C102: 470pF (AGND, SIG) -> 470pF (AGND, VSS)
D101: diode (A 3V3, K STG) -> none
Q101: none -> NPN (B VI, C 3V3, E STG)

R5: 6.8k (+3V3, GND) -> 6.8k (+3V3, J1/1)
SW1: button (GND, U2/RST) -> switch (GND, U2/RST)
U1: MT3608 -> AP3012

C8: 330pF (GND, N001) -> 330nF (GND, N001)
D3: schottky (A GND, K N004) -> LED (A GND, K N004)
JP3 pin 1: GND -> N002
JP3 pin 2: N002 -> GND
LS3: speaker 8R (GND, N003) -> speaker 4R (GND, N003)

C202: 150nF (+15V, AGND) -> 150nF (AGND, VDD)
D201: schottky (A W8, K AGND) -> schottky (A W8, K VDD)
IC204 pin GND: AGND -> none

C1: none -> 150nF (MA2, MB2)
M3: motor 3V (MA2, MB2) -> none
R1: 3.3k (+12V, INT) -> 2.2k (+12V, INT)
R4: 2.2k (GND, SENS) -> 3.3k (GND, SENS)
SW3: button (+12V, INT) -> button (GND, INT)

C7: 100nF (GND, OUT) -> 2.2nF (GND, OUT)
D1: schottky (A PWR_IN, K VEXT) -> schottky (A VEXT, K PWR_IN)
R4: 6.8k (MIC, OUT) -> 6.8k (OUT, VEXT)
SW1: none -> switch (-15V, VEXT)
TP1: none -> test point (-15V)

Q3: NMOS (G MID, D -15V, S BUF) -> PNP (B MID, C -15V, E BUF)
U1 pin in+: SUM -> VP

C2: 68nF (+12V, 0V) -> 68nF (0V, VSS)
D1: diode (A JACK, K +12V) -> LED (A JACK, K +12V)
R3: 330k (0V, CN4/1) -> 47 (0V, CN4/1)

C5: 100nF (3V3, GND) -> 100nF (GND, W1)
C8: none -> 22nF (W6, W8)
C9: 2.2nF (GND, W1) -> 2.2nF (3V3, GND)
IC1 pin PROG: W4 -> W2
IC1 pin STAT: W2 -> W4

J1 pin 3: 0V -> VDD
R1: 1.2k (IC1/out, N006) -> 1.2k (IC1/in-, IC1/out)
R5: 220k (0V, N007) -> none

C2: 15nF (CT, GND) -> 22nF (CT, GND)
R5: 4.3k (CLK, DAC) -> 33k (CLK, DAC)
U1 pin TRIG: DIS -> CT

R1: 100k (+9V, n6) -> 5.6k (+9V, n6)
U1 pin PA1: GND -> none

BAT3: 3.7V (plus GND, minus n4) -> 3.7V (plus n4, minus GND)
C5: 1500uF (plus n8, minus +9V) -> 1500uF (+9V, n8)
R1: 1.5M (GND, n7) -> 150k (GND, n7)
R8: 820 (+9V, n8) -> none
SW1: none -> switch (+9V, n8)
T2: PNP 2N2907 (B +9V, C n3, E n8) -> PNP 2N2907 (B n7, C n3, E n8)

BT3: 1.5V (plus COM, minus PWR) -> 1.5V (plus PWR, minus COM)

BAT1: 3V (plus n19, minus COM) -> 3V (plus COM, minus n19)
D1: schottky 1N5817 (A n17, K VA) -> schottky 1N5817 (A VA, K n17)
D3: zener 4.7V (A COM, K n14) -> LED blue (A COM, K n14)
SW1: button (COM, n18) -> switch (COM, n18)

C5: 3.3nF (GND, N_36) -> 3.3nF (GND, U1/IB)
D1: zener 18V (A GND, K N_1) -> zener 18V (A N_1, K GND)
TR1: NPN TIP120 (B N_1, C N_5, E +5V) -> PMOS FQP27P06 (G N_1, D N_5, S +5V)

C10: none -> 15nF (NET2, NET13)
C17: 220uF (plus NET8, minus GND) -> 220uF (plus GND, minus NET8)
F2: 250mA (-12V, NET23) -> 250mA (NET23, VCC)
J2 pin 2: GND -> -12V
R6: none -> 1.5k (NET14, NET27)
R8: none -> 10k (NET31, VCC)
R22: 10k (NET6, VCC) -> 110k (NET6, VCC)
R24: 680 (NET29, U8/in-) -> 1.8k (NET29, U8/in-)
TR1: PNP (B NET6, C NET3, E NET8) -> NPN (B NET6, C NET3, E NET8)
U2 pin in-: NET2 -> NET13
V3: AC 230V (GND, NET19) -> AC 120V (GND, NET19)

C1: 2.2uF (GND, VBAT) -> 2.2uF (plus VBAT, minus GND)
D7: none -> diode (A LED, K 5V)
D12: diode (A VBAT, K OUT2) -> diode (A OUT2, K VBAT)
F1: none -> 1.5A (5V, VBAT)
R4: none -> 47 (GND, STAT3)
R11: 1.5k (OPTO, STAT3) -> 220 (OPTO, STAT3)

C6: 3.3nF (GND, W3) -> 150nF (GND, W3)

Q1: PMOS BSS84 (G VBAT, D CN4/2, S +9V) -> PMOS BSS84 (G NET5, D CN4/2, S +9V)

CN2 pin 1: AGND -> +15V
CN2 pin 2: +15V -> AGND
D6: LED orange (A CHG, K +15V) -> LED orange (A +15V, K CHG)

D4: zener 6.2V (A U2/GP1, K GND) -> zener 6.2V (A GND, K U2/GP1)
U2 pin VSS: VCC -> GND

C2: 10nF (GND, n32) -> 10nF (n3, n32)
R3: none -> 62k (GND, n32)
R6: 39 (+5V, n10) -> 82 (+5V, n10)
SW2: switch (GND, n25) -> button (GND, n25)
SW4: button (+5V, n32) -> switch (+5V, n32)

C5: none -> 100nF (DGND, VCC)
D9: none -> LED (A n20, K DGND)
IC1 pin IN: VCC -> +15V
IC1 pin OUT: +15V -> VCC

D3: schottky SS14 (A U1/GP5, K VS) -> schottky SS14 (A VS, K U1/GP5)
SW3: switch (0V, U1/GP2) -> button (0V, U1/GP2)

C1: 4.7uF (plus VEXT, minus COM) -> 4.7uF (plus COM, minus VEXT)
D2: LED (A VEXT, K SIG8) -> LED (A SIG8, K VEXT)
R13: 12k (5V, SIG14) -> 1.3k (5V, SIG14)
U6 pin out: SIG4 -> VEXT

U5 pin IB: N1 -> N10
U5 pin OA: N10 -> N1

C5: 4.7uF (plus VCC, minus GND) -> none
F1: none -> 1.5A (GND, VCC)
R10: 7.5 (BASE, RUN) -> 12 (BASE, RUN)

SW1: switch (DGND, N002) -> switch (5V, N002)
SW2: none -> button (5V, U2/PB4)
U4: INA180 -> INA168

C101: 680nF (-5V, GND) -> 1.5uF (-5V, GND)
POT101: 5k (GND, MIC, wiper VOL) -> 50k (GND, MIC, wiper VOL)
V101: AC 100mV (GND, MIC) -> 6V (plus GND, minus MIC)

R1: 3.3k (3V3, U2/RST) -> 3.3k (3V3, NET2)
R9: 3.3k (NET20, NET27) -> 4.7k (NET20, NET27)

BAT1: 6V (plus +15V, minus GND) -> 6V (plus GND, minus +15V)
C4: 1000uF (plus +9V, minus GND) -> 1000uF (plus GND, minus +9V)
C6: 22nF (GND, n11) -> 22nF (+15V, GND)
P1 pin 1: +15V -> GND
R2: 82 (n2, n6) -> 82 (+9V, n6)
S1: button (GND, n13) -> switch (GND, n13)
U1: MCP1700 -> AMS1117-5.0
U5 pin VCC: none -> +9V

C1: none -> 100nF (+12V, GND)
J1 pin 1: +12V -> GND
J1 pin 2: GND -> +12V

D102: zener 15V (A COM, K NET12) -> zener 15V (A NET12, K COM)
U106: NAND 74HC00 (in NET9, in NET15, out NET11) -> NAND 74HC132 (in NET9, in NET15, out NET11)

◆ Work required ◆
Every record above is to be given again precisely.

◆ Result for this exercise ◆
C102: 470pF (AGND, SIG) -> 470pF (AGND, VSS)
D101: diode (A 3V3, K STG) -> none
Q101: none -> NPN (B VI, C 3V3, E STG)

R5: 6.8k (+3V3, GND) -> 6.8k (+3V3, J1/1)
SW1: button (GND, U2/RST) -> switch (GND, U2/RST)
U1: MT3608 -> AP3012

C8: 330pF (GND, N001) -> 330nF (GND, N001)
D3: schottky (A GND, K N004) -> LED (A GND, K N004)
JP3 pin 1: GND -> N002
JP3 pin 2: N002 -> GND
LS3: speaker 8R (GND, N003) -> speaker 4R (GND, N003)

C202: 150nF (+15V, AGND) -> 150nF (AGND, VDD)
D201: schottky (A W8, K AGND) -> schottky (A W8, K VDD)
IC204 pin GND: AGND -> none

C1: none -> 150nF (MA2, MB2)
M3: motor 3V (MA2, MB2) -> none
R1: 3.3k (+12V, INT) -> 2.2k (+12V, INT)
R4: 2.2k (GND, SENS) -> 3.3k (GND, SENS)
SW3: button (+12V, INT) -> button (GND, INT)

C7: 100nF (GND, OUT) -> 2.2nF (GND, OUT)
D1: schottky (A PWR_IN, K VEXT) -> schottky (A VEXT, K PWR_IN)
R4: 6.8k (MIC, OUT) -> 6.8k (OUT, VEXT)
SW1: none -> switch (-15V, VEXT)
TP1: none -> test point (-15V)

Q3: NMOS (G MID, D -15V, S BUF) -> PNP (B MID, C -15V, E BUF)
U1 pin in+: SUM -> VP

C2: 68nF (+12V, 0V) -> 68nF (0V, VSS)
D1: diode (A JACK, K +12V) -> LED (A JACK, K +12V)
R3: 330k (0V, CN4/1) -> 47 (0V, CN4/1)

C5: 100nF (3V3, GND) -> 100nF (GND, W1)
C8: none -> 22nF (W6, W8)
C9: 2.2nF (GND, W1) -> 2.2nF (3V3, GND)
IC1 pin PROG: W4 -> W2
IC1 pin STAT: W2 -> W4

J1 pin 3: 0V -> VDD
R1: 1.2k (IC1/out, N006) -> 1.2k (IC1/in-, IC1/out)
R5: 220k (0V, N007) -> none

C2: 15nF (CT, GND) -> 22nF (CT, GND)
R5: 4.3k (CLK, DAC) -> 33k (CLK, DAC)
U1 pin TRIG: DIS -> CT

R1: 100k (+9V, n6) -> 5.6k (+9V, n6)
U1 pin PA1: GND -> none

BAT3: 3.7V (plus GND, minus n4) -> 3.7V (plus n4, minus GND)
C5: 1500uF (plus n8, minus +9V) -> 1500uF (+9V, n8)
R1: 1.5M (GND, n7) -> 150k (GND, n7)
R8: 820 (+9V, n8) -> none
SW1: none -> switch (+9V, n8)
T2: PNP 2N2907 (B +9V, C n3, E n8) -> PNP 2N2907 (B n7, C n3, E n8)

BT3: 1.5V (plus COM, minus PWR) -> 1.5V (plus PWR, minus COM)

BAT1: 3V (plus n19, minus COM) -> 3V (plus COM, minus n19)
D1: schottky 1N5817 (A n17, K VA) -> schottky 1N5817 (A VA, K n17)
D3: zener 4.7V (A COM, K n14) -> LED blue (A COM, K n14)
SW1: button (COM, n18) -> switch (COM, n18)

C5: 3.3nF (GND, N_36) -> 3.3nF (GND, U1/IB)
D1: zener 18V (A GND, K N_1) -> zener 18V (A N_1, K GND)
TR1: NPN TIP120 (B N_1, C N_5, E +5V) -> PMOS FQP27P06 (G N_1, D N_5, S +5V)

C10: none -> 15nF (NET2, NET13)
C17: 220uF (plus NET8, minus GND) -> 220uF (plus GND, minus NET8)
F2: 250mA (-12V, NET23) -> 250mA (NET23, VCC)
J2 pin 2: GND -> -12V
R6: none -> 1.5k (NET14, NET27)
R8: none -> 10k (NET31, VCC)
R22: 10k (NET6, VCC) -> 110k (NET6, VCC)
R24: 680 (NET29, U8/in-) -> 1.8k (NET29, U8/in-)
TR1: PNP (B NET6, C NET3, E NET8) -> NPN (B NET6, C NET3, E NET8)
U2 pin in-: NET2 -> NET13
V3: AC 230V (GND, NET19) -> AC 120V (GND, NET19)

C1: 2.2uF (GND, VBAT) -> 2.2uF (plus VBAT, minus GND)
D7: none -> diode (A LED, K 5V)
D12: diode (A VBAT, K OUT2) -> diode (A OUT2, K VBAT)
F1: none -> 1.5A (5V, VBAT)
R4: none -> 47 (GND, STAT3)
R11: 1.5k (OPTO, STAT3) -> 220 (OPTO, STAT3)

C6: 3.3nF (GND, W3) -> 150nF (GND, W3)

Q1: PMOS BSS84 (G VBAT, D CN4/2, S +9V) -> PMOS BSS84 (G NET5, D CN4/2, S +9V)

CN2 pin 1: AGND -> +15V
CN2 pin 2: +15V -> AGND
D6: LED orange (A CHG, K +15V) -> LED orange (A +15V, K CHG)

D4: zener 6.2V (A U2/GP1, K GND) -> zener 6.2V (A GND, K U2/GP1)
U2 pin VSS: VCC -> GND

C2: 10nF (GND, n32) -> 10nF (n3, n32)
R3: none -> 62k (GND, n32)
R6: 39 (+5V, n10) -> 82 (+5V, n10)
SW2: switch (GND, n25) -> button (GND, n25)
SW4: button (+5V, n32) -> switch (+5V, n32)

C5: none -> 100nF (DGND, VCC)
D9: none -> LED (A n20, K DGND)
IC1 pin IN: VCC -> +15V
IC1 pin OUT: +15V -> VCC

D3: schottky SS14 (A U1/GP5, K VS) -> schottky SS14 (A VS, K U1/GP5)
SW3: switch (0V, U1/GP2) -> button (0V, U1/GP2)

C1: 4.7uF (plus VEXT, minus COM) -> 4.7uF (plus COM, minus VEXT)
D2: LED (A VEXT, K SIG8) -> LED (A SIG8, K VEXT)
R13: 12k (5V, SIG14) -> 1.3k (5V, SIG14)
U6 pin out: SIG4 -> VEXT

U5 pin IB: N1 -> N10
U5 pin OA: N10 -> N1

C5: 4.7uF (plus VCC, minus GND) -> none
F1: none -> 1.5A (GND, VCC)
R10: 7.5 (BASE, RUN) -> 12 (BASE, RUN)

SW1: switch (DGND, N002) -> switch (5V, N002)
SW2: none -> button (5V, U2/PB4)
U4: INA180 -> INA168

C101: 680nF (-5V, GND) -> 1.5uF (-5V, GND)
POT101: 5k (GND, MIC, wiper VOL) -> 50k (GND, MIC, wiper VOL)
V101: AC 100mV (GND, MIC) -> 6V (plus GND, minus MIC)

R1: 3.3k (3V3, U2/RST) -> 3.3k (3V3, NET2)
R9: 3.3k (NET20, NET27) -> 4.7k (NET20, NET27)

BAT1: 6V (plus +15V, minus GND) -> 6V (plus GND, minus +15V)
C4: 1000uF (plus +9V, minus GND) -> 1000uF (plus GND, minus +9V)
C6: 22nF (GND, n11) -> 22nF (+15V, GND)
P1 pin 1: +15V -> GND
R2: 82 (n2, n6) -> 82 (+9V, n6)
S1: button (GND, n13) -> switch (GND, n13)
U1: MCP1700 -> AMS1117-5.0
U5 pin VCC: none -> +9V

C1: none -> 100nF (+12V, GND)
J1 pin 1: +12V -> GND
J1 pin 2: GND -> +12V

D102: zener 15V (A COM, K NET12) -> zener 15V (A NET12, K COM)
U106: NAND 74HC00 (in NET9, in NET15, out NET11) -> NAND 74HC132 (in NET9, in NET15, out NET11)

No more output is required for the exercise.